DESCRIPTION OF THE TASK:
Restate word for word all of the lines below, with each image left out.

Object correspondence data:

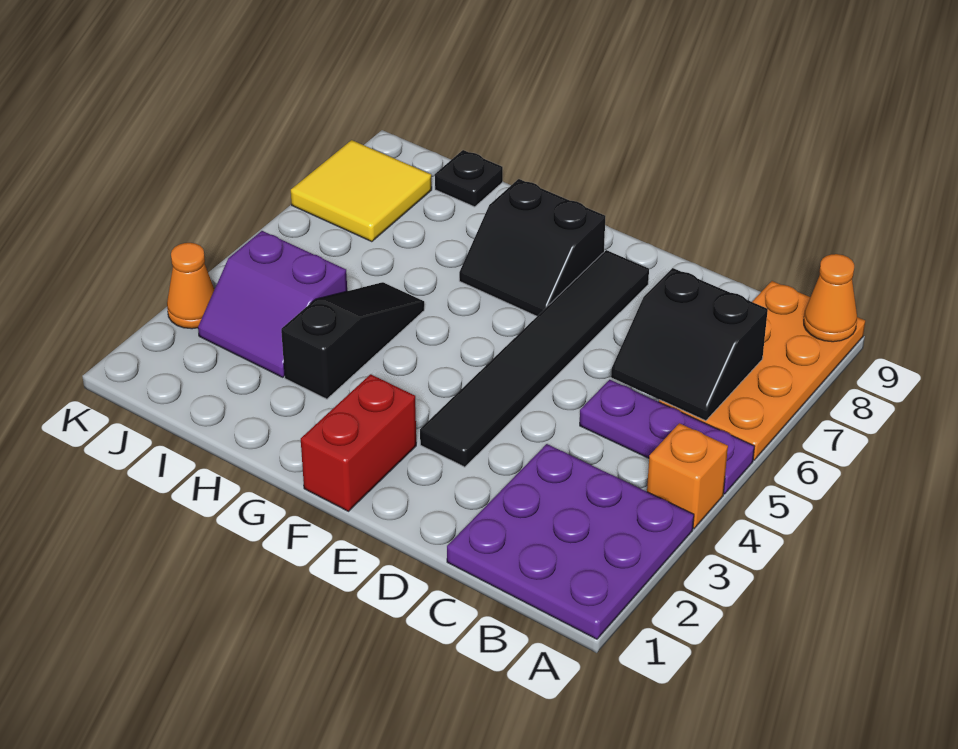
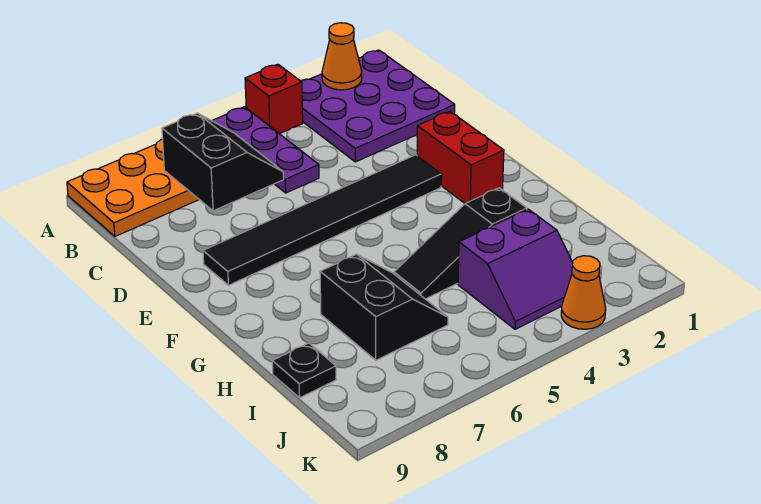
orange brick A4 level 1 -> red brick A4 level 1
orange cone A9 level 2 -> orange cone A2 level 2
red brick F1:F2 level 1 -> red brick E2:F2 level 1
black slope F7:G8 level 1 top 8 -> black slope H6:I7 level 1 top 7
purple slope I3:J4 level 1 top 4 -> purple slope I3:J4 level 1 top I
yellow tile J7:K8 level 1 -> none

ANSWER TO THE EXERCISE:
orange brick A4 level 1 -> red brick A4 level 1
orange cone A9 level 2 -> orange cone A2 level 2
red brick F1:F2 level 1 -> red brick E2:F2 level 1
black slope F7:G8 level 1 top 8 -> black slope H6:I7 level 1 top 7
purple slope I3:J4 level 1 top 4 -> purple slope I3:J4 level 1 top I
yellow tile J7:K8 level 1 -> none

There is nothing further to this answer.